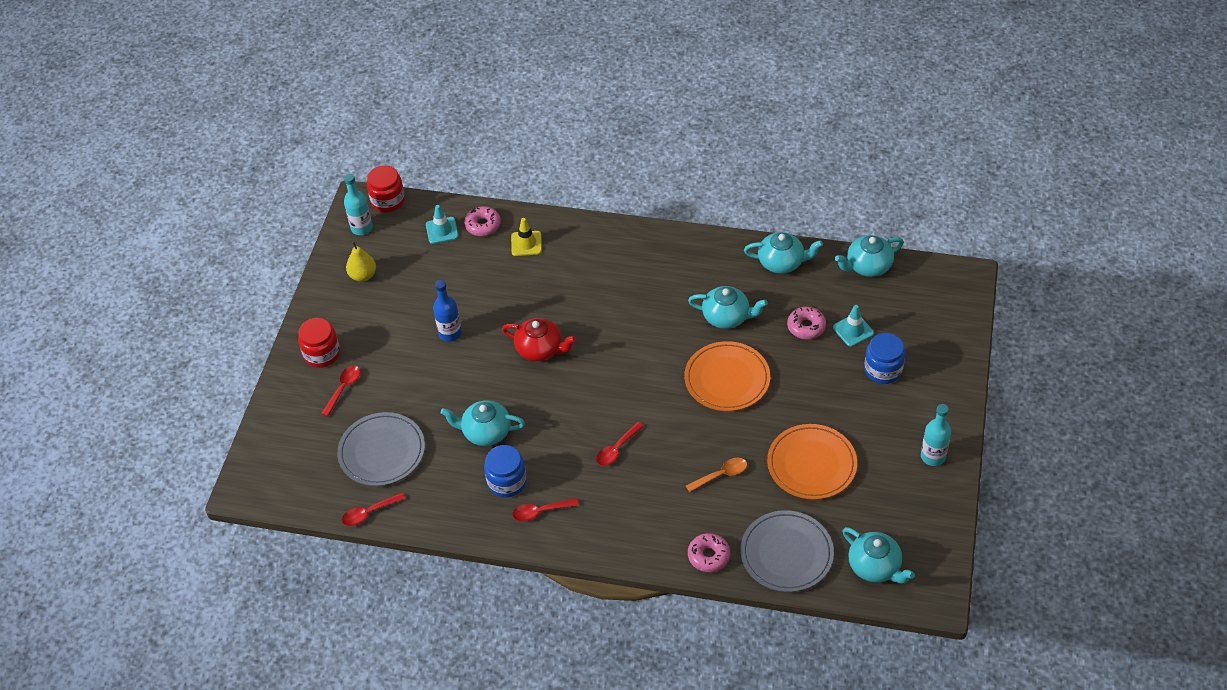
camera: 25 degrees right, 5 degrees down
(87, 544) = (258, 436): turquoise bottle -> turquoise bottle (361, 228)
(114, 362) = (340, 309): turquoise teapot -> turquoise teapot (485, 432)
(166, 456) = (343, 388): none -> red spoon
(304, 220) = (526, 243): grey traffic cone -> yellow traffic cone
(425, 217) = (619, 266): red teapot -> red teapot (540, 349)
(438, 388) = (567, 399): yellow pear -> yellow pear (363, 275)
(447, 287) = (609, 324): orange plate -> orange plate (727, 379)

# # # # #

* **Required action**: Write the listing out in full, exactly; no images.

* **Result for this exercise**:
camera: 25 degrees right, 5 degrees down
(87, 544) = (258, 436): turquoise bottle -> turquoise bottle (361, 228)
(114, 362) = (340, 309): turquoise teapot -> turquoise teapot (485, 432)
(166, 456) = (343, 388): none -> red spoon
(304, 220) = (526, 243): grey traffic cone -> yellow traffic cone
(425, 217) = (619, 266): red teapot -> red teapot (540, 349)
(438, 388) = (567, 399): yellow pear -> yellow pear (363, 275)
(447, 287) = (609, 324): orange plate -> orange plate (727, 379)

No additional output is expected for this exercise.